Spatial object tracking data
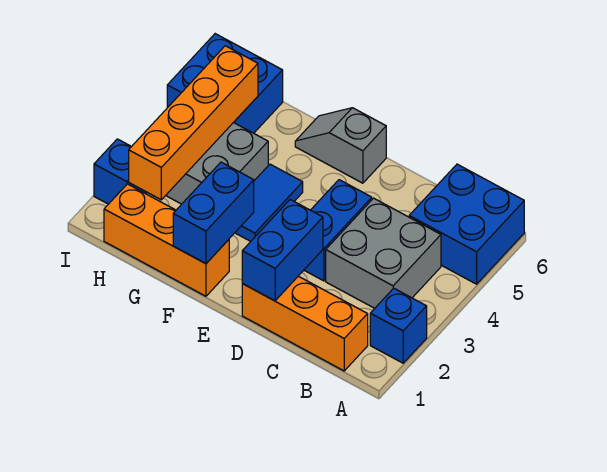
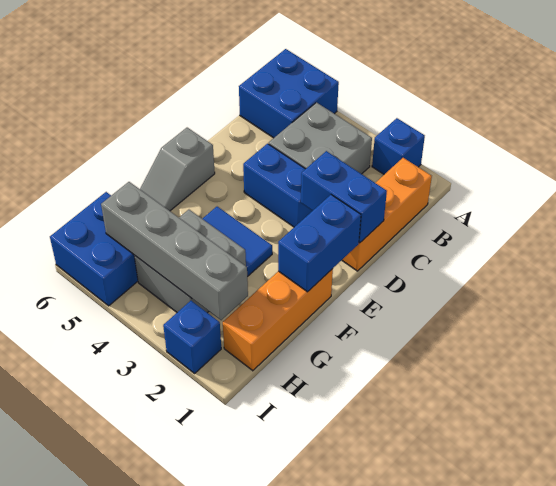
blue brick F1:F2 level 2 -> blue brick E1:F1 level 2
orange brick H2:H5 level 2 -> grey brick H2:H5 level 2

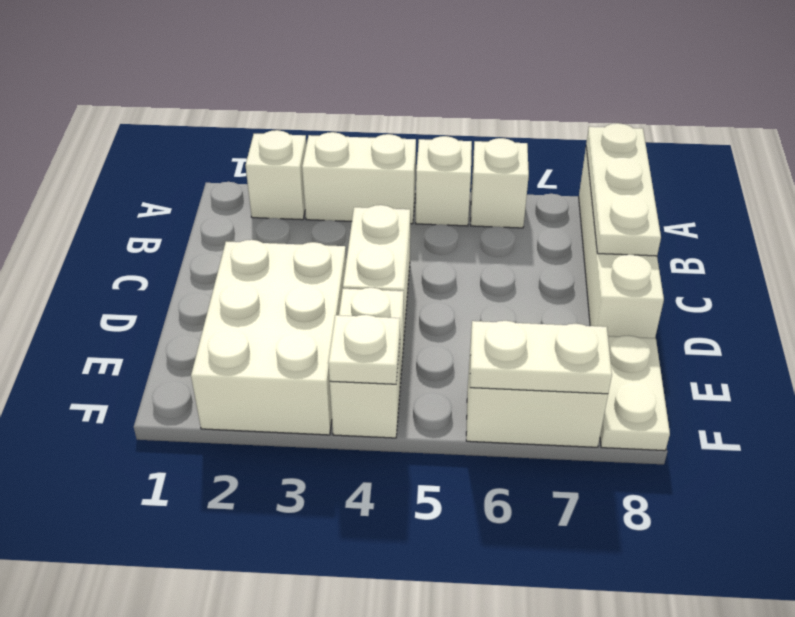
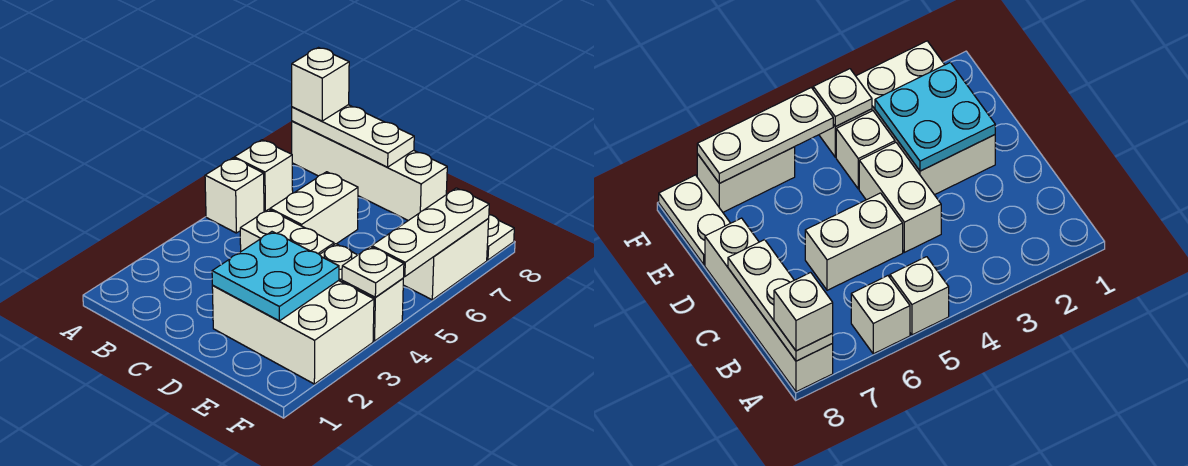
white brick A2 level 1 -> white brick A8 level 3
white brick A3:A4 level 1 -> white brick C5:C6 level 1
none -> cyan plate D2:E3 level 2
white plate F6:F7 level 2 -> white plate F5:F7 level 2

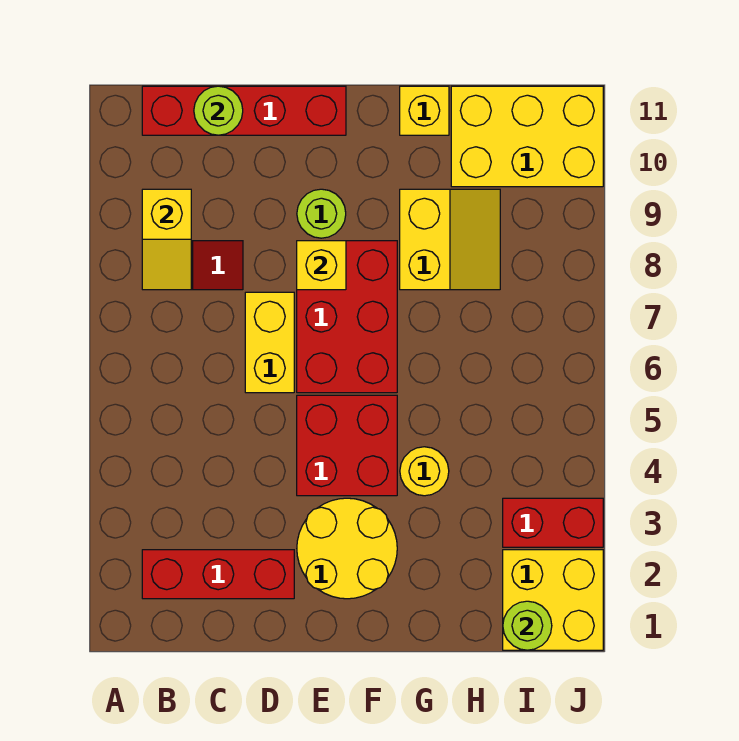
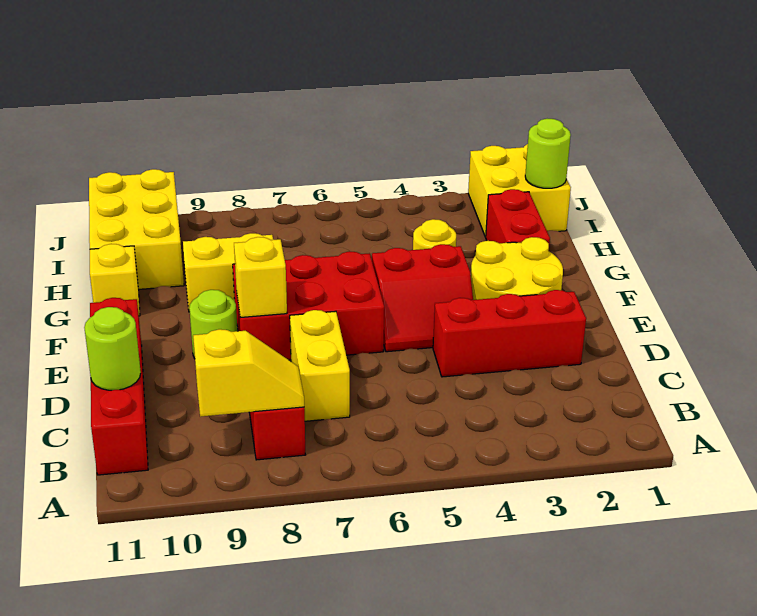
red brick B2:D2 level 1 -> red brick D2:D4 level 1
yellow brick D6:D7 level 1 -> yellow brick C7:D7 level 1
red brick E4:F5 level 1 -> red slope E4:F5 level 1 top F
red brick I3:J3 level 1 -> red brick G2:H2 level 1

#### Your objective
All that is wanted is an exact copy of the lines from the line bearing "white plate F6:F7" through the final line of the entries, including both ends but no pictures.

#### Exercise answer
white plate F6:F7 level 2 -> white plate F5:F7 level 2

red brick B2:D2 level 1 -> red brick D2:D4 level 1
yellow brick D6:D7 level 1 -> yellow brick C7:D7 level 1
red brick E4:F5 level 1 -> red slope E4:F5 level 1 top F
red brick I3:J3 level 1 -> red brick G2:H2 level 1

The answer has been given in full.